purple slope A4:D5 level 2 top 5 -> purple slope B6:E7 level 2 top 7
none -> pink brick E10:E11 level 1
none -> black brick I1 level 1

==

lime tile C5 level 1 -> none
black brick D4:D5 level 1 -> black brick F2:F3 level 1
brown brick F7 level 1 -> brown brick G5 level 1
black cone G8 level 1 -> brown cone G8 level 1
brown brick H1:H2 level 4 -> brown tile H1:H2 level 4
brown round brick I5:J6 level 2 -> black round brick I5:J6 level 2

---

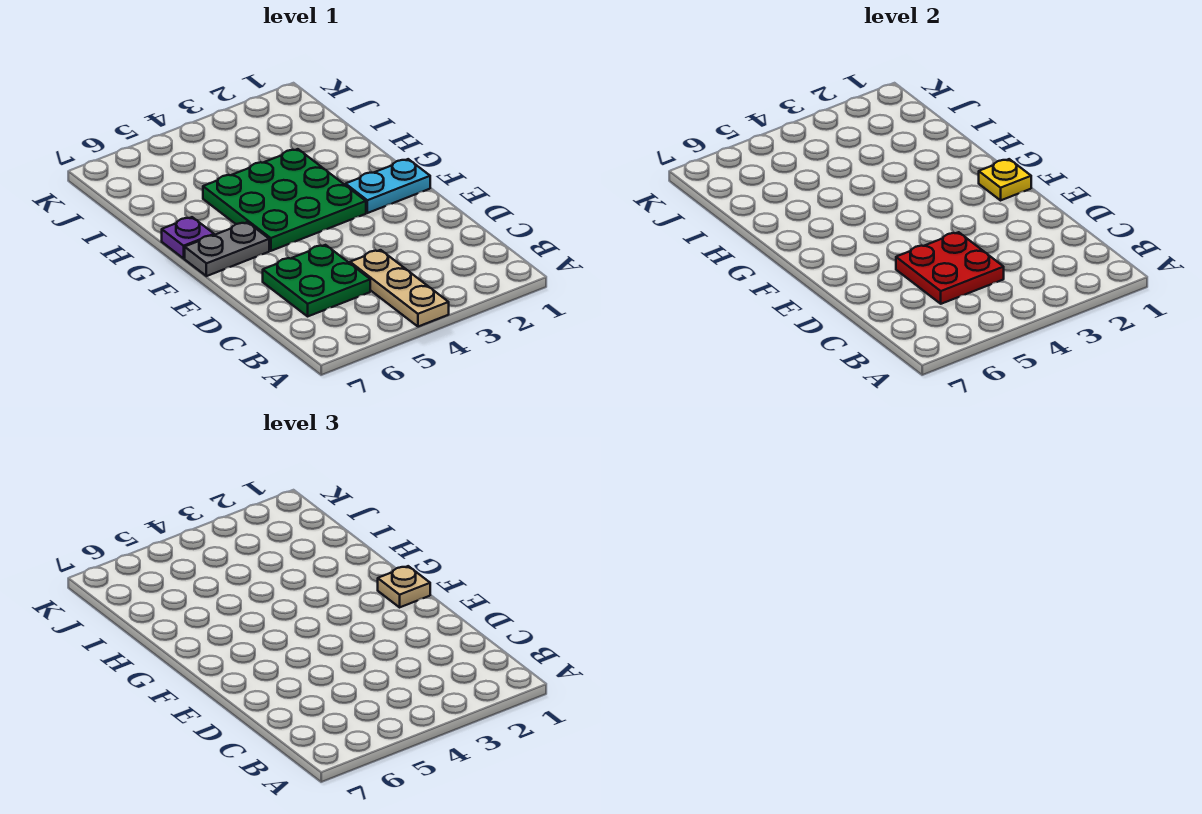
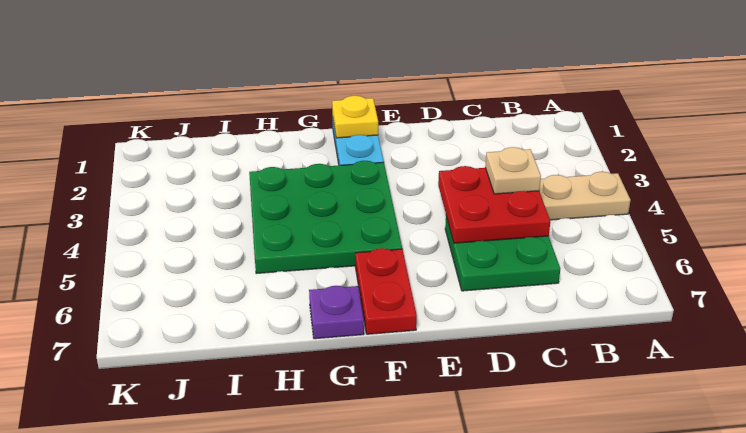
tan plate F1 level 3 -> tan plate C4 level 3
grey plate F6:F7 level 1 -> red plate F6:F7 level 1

● Aim of the task
Only those lines of the entries above that run from the line containing "tan plate F1 level 3 -> tan plate C4 level 3" to the line containing "grey plate F6:F7", both included, should be transcribed exactly.

● Response to this exercise
tan plate F1 level 3 -> tan plate C4 level 3
grey plate F6:F7 level 1 -> red plate F6:F7 level 1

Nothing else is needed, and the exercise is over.